Segment Open

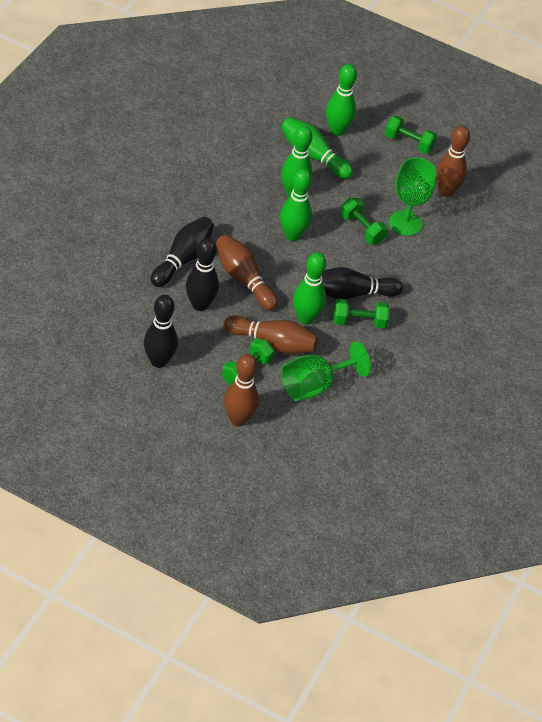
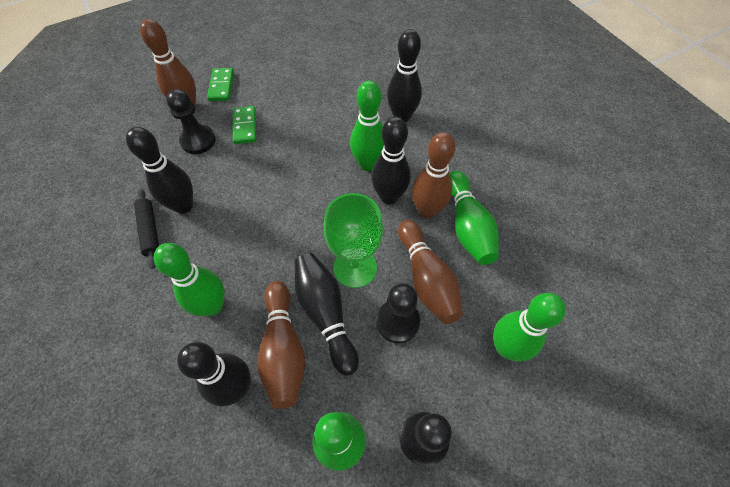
black bowling pin: 4 -> 5
black pawn: 0 -> 3
black rolling pin: 0 -> 1
green domino: 0 -> 2
green dumbbell: 4 -> 0
green goblet: 2 -> 1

Segment Closed

Give back exactly the lines from the one that contains "black rolling pin: 0 -> 1" to the end of the data above, both of those lines included.

### RESPONSE BOX
black rolling pin: 0 -> 1
green domino: 0 -> 2
green dumbbell: 4 -> 0
green goblet: 2 -> 1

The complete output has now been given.